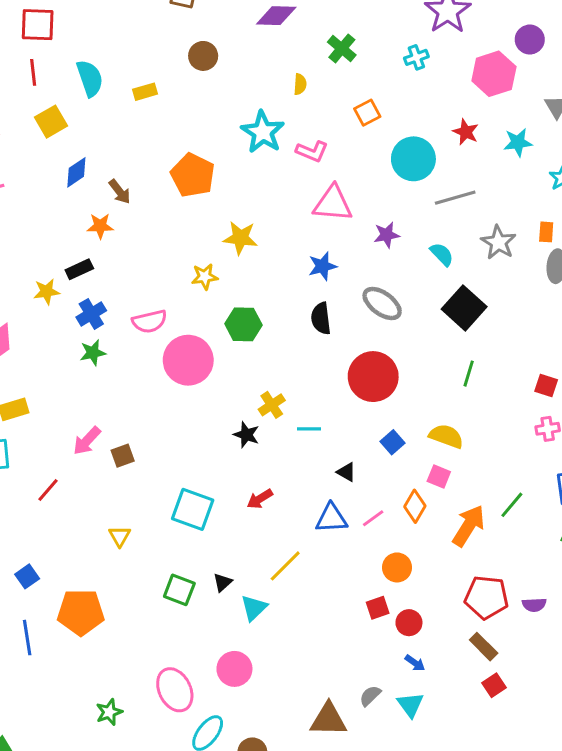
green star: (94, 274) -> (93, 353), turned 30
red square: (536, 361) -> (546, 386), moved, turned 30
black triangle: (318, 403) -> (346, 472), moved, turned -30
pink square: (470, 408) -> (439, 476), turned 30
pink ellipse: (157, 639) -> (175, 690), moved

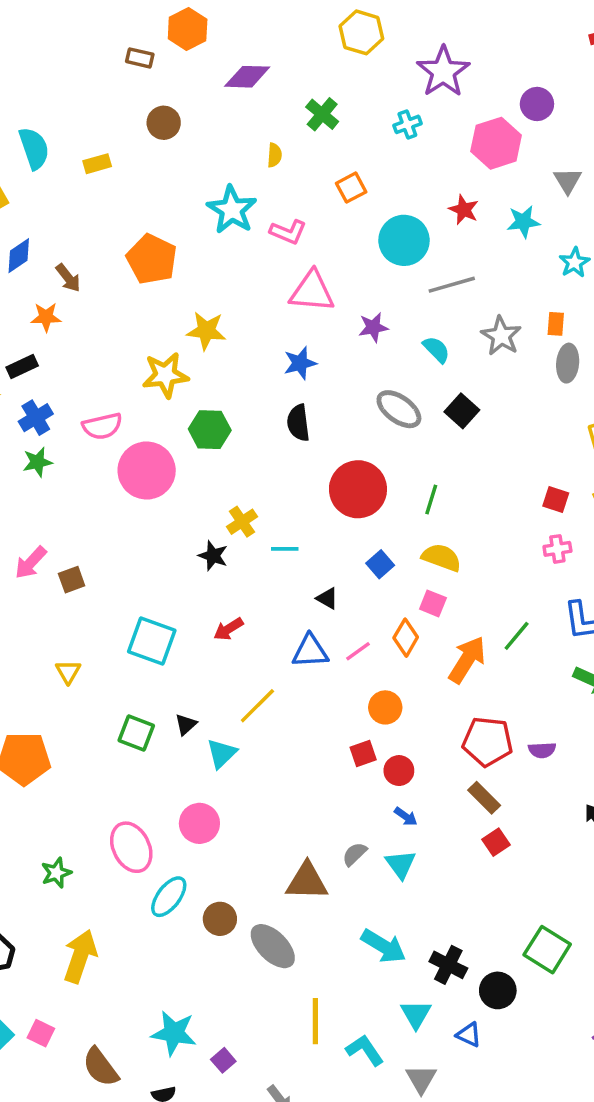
yellow star: (205, 277) -> (165, 375), size x1.5
gray ellipse: (382, 303) -> (399, 409), moved
black square: (464, 308) -> (462, 411), size x0.7
green line: (469, 374) -> (431, 499), moved

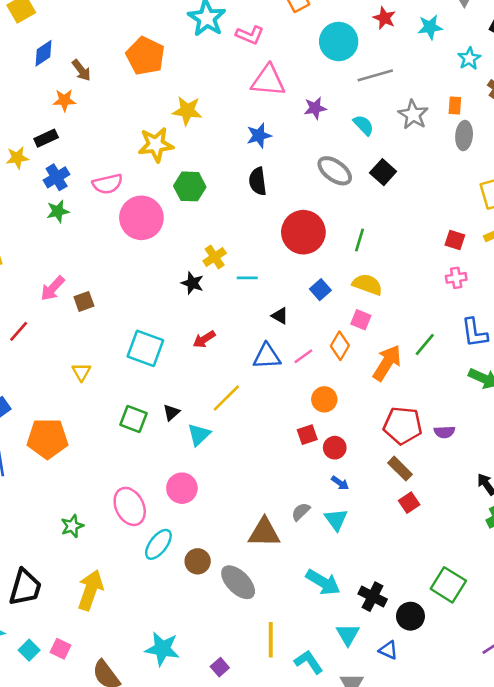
purple square: (223, 1060) -> (220, 667), moved

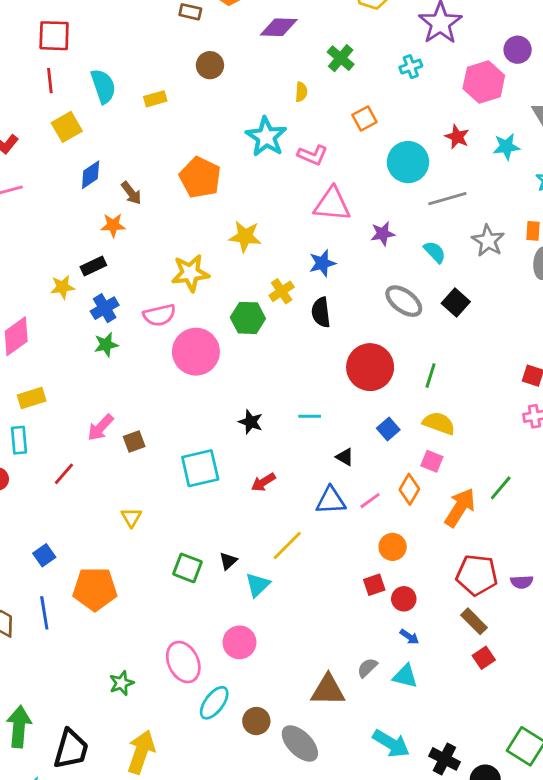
yellow star: (156, 145) -> (190, 273), moved
yellow cross: (215, 257) -> (282, 291), moved
cyan square: (145, 348) -> (200, 468), moved, turned -33
cyan triangle: (336, 520) -> (405, 676), turned -40

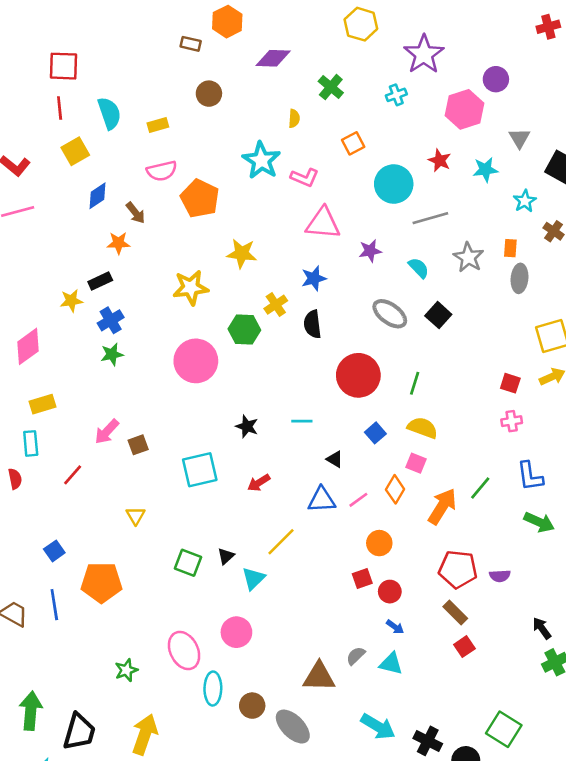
pink semicircle: (159, 315) -> (162, 171), moved
cyan ellipse: (214, 703) -> (213, 689), turned -36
○ ○ ○ ○ ○
§ Assignment: Would you show every line in the data above that contains the string "square"?

§ Exercise output:
red square: (536, 361) -> (546, 386), moved, turned 30
pink square: (470, 408) -> (439, 476), turned 30
black square: (464, 308) -> (462, 411), size x0.7
purple square: (223, 1060) -> (220, 667), moved
cyan square: (145, 348) -> (200, 468), moved, turned -33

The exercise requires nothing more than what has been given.